::: Data :::

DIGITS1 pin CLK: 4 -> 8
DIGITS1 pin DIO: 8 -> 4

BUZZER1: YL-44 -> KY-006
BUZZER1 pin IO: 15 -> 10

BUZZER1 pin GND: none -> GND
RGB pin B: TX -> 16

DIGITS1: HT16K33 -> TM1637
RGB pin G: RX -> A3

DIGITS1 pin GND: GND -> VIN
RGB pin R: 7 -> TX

:::
::: Data :::

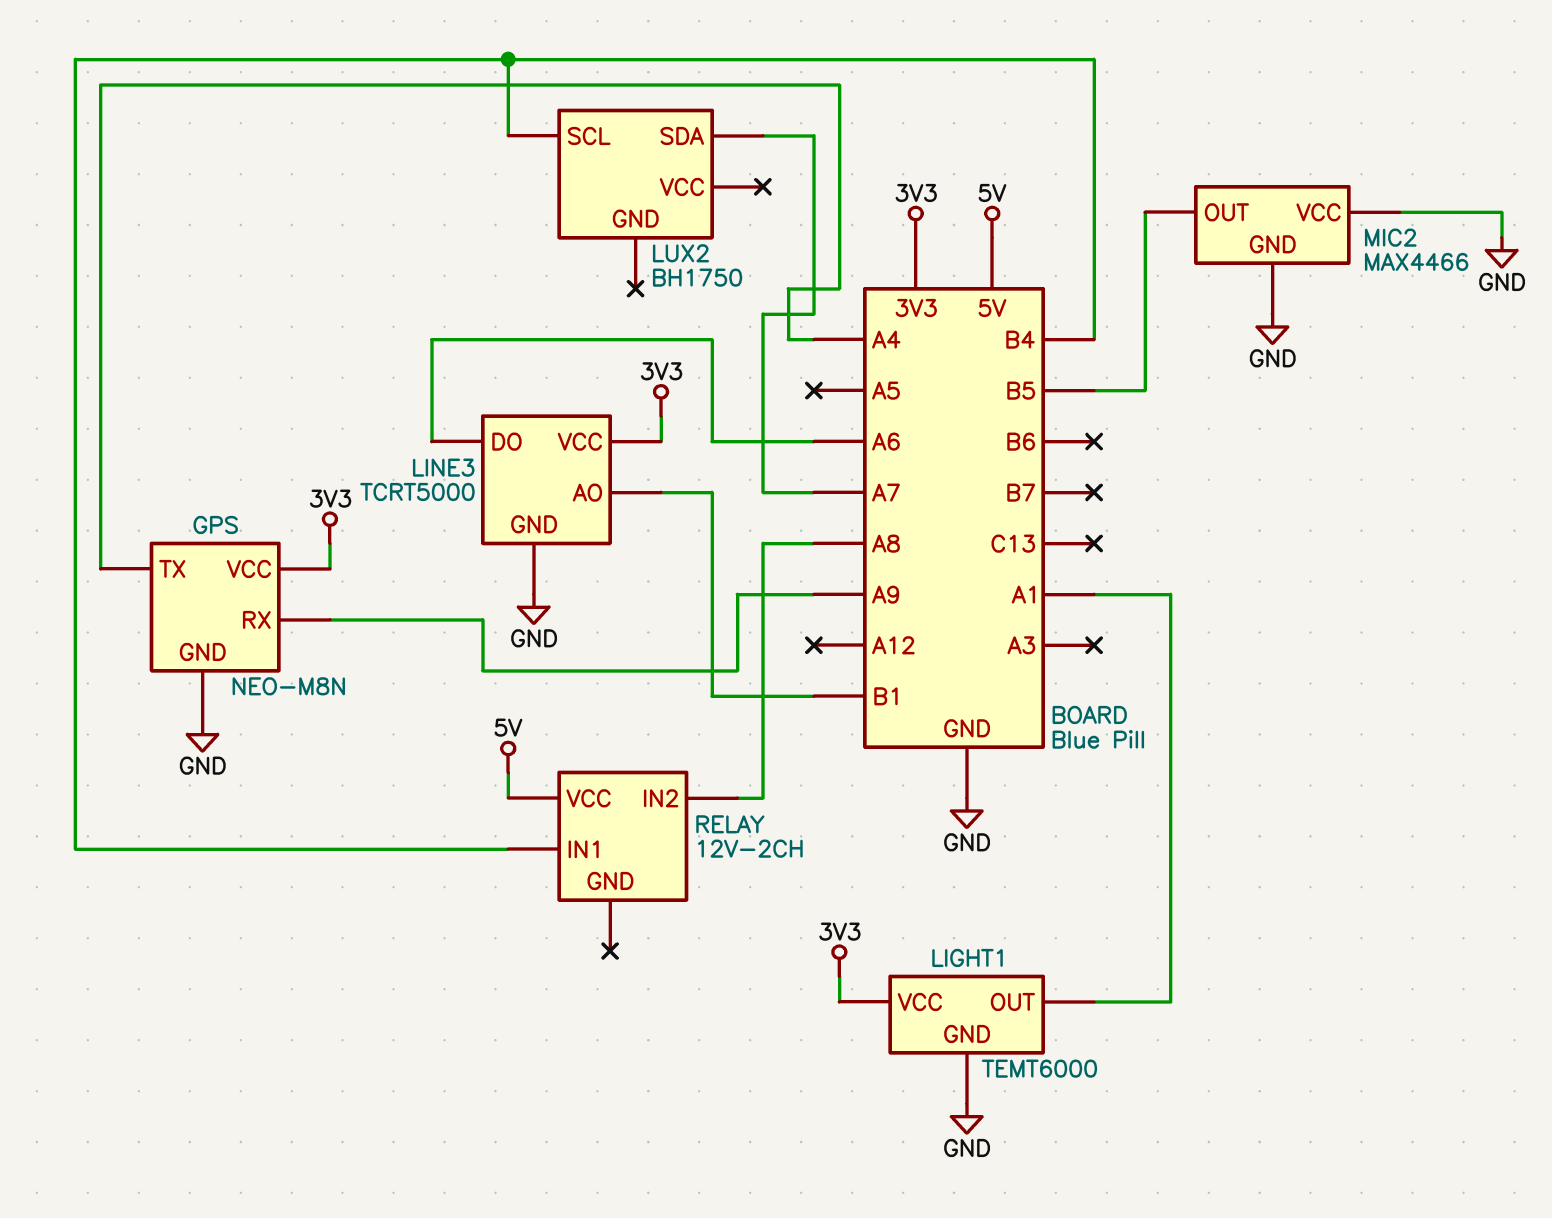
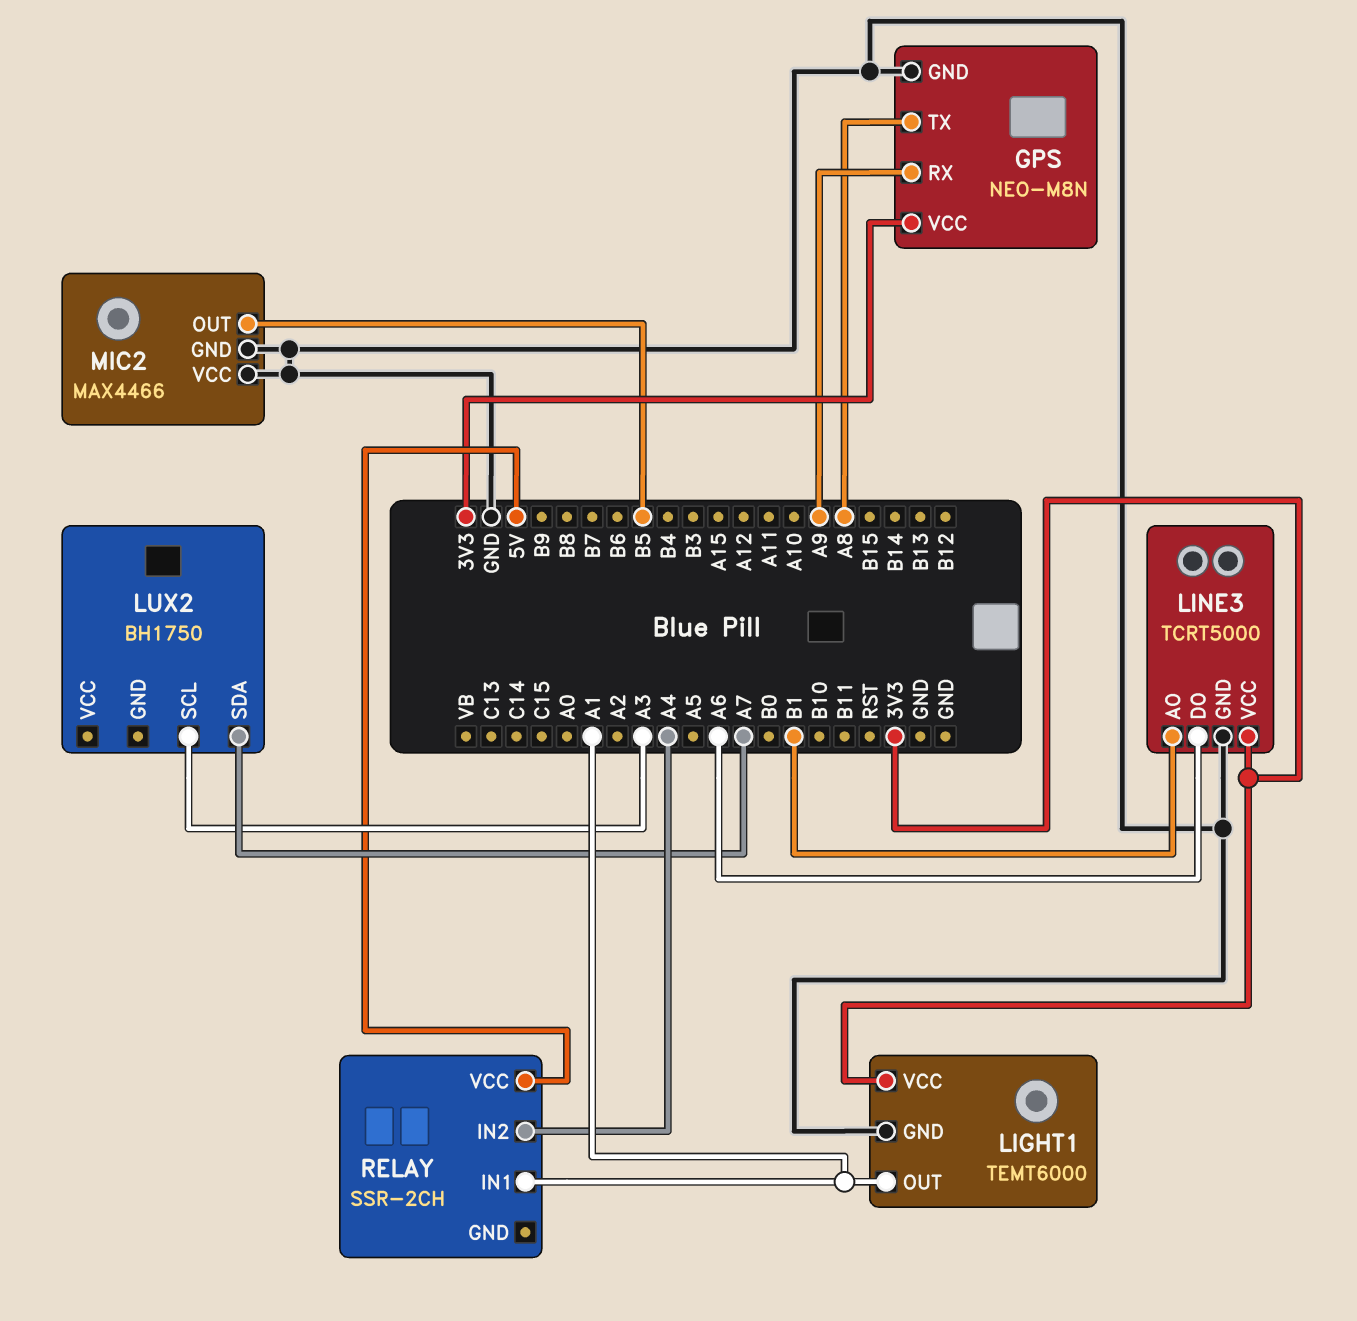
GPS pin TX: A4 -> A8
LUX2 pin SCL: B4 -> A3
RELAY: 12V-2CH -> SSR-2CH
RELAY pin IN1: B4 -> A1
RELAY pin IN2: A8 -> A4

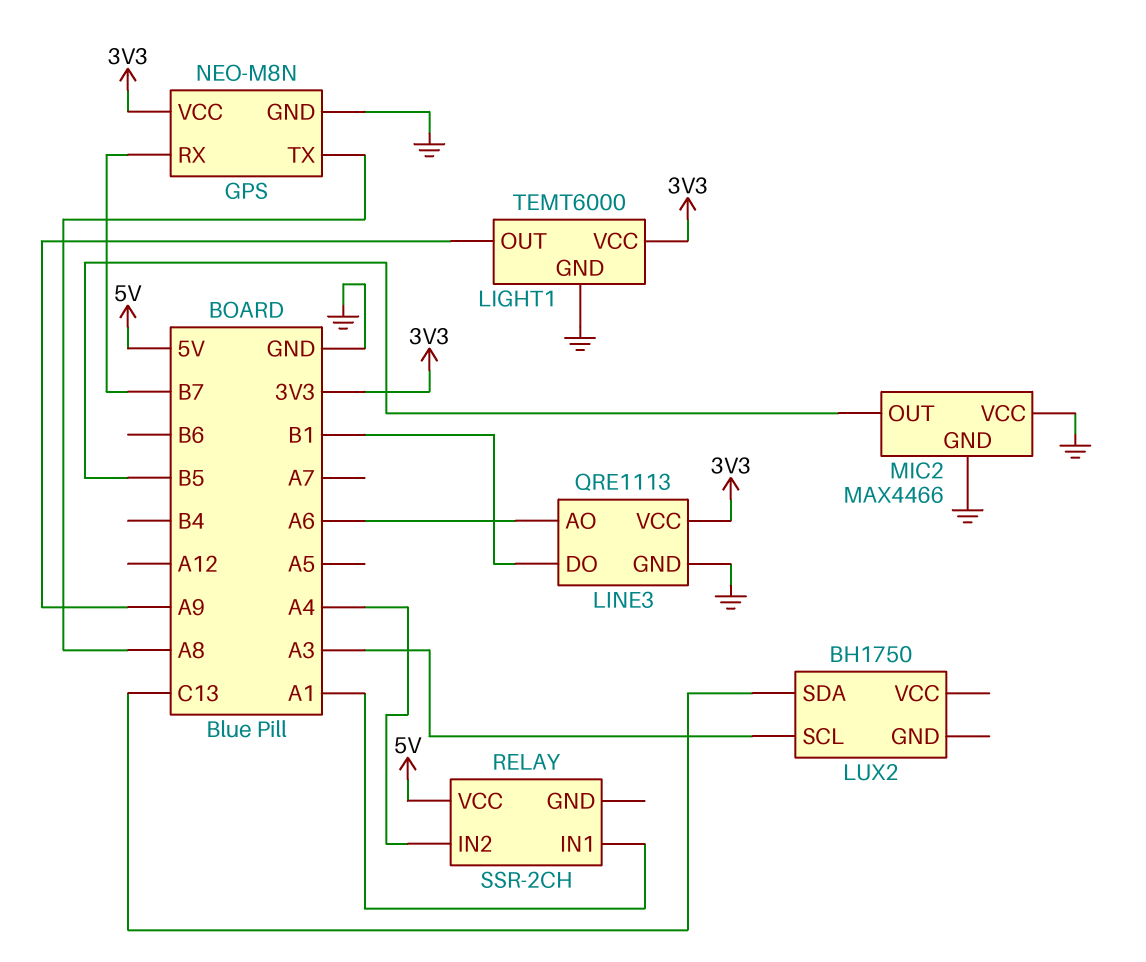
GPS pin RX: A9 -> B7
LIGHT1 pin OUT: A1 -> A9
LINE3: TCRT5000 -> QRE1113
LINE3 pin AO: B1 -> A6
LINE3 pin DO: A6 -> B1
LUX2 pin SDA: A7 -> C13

:::

### [Task brief]
State only the count of lines above that hold the string "RELAY".

### [Answer for this exercise]
3